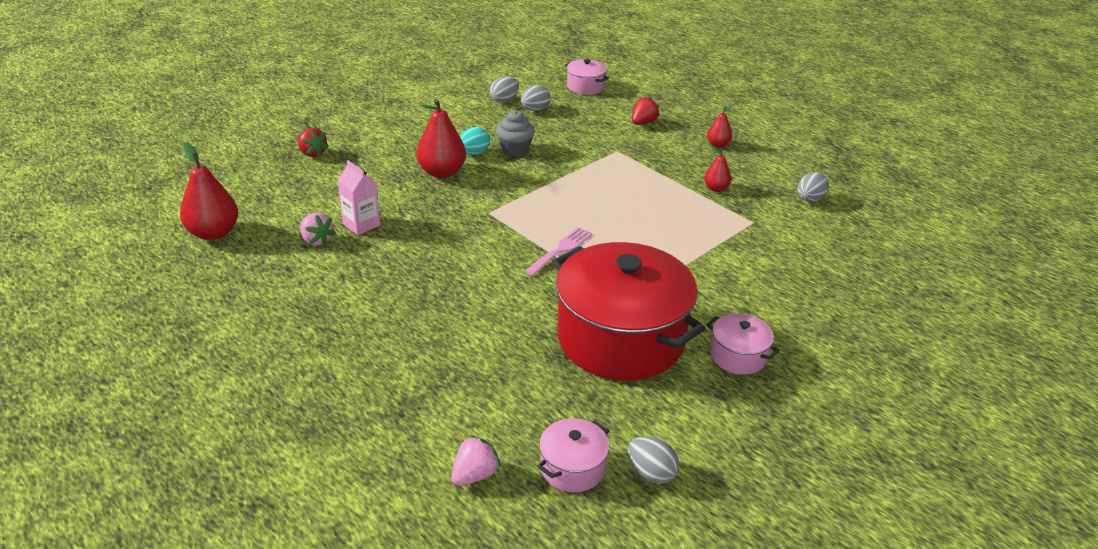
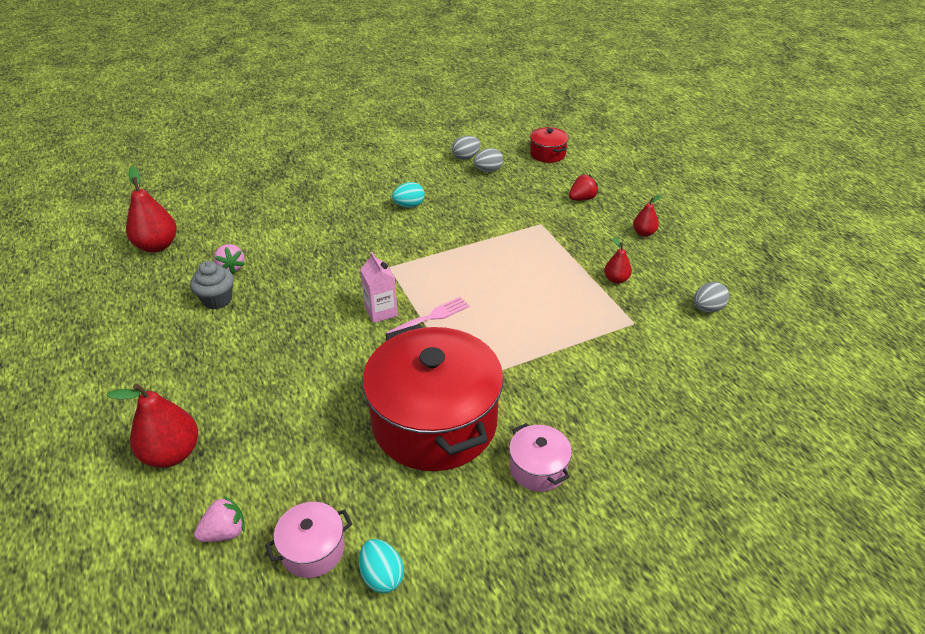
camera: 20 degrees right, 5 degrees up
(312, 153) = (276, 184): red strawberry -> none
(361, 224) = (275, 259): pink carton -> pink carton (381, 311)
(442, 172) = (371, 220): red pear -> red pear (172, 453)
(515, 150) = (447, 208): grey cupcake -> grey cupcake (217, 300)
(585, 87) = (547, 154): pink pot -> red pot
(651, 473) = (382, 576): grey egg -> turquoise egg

----------

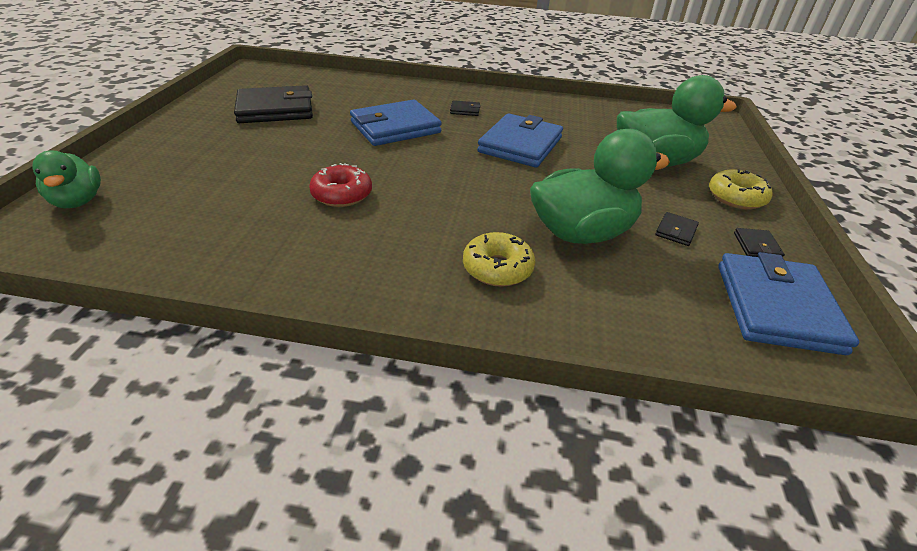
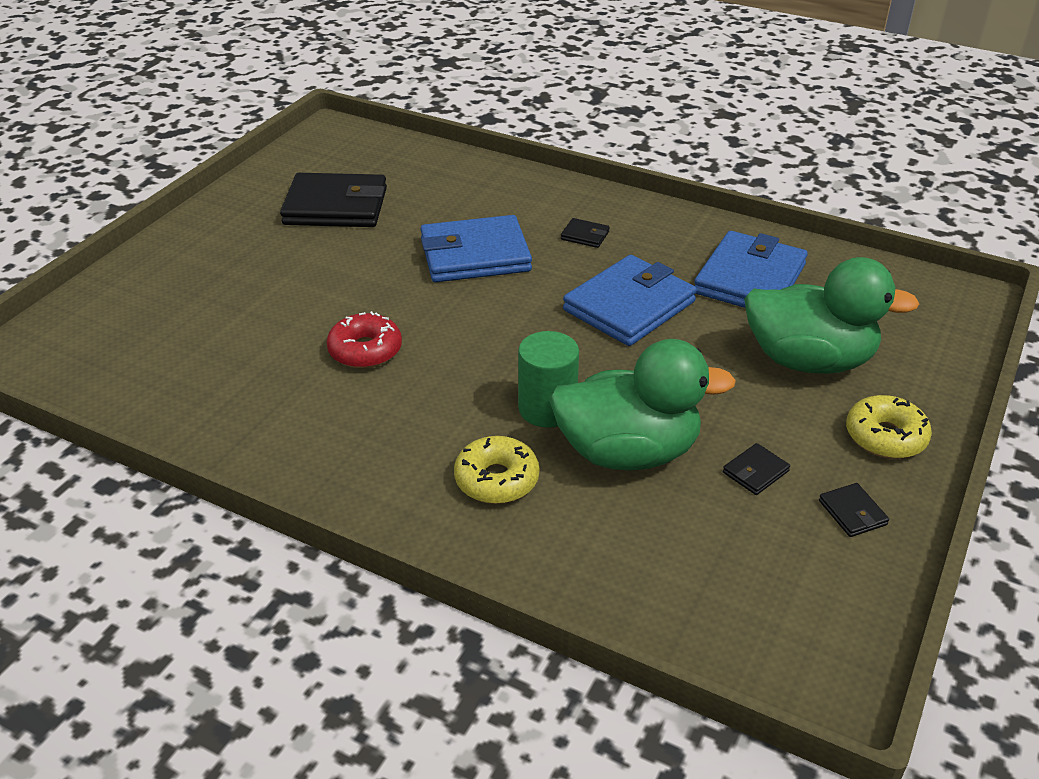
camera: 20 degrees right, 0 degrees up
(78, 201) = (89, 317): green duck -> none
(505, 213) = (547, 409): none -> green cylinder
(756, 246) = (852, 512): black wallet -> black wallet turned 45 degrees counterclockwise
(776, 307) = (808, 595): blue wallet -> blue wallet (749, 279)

----------

→ What needs to be done: In the listing above, find each line with "degrees" and copy it.

→ Solution:
camera: 20 degrees right, 5 degrees up
camera: 20 degrees right, 0 degrees up
(756, 246) = (852, 512): black wallet -> black wallet turned 45 degrees counterclockwise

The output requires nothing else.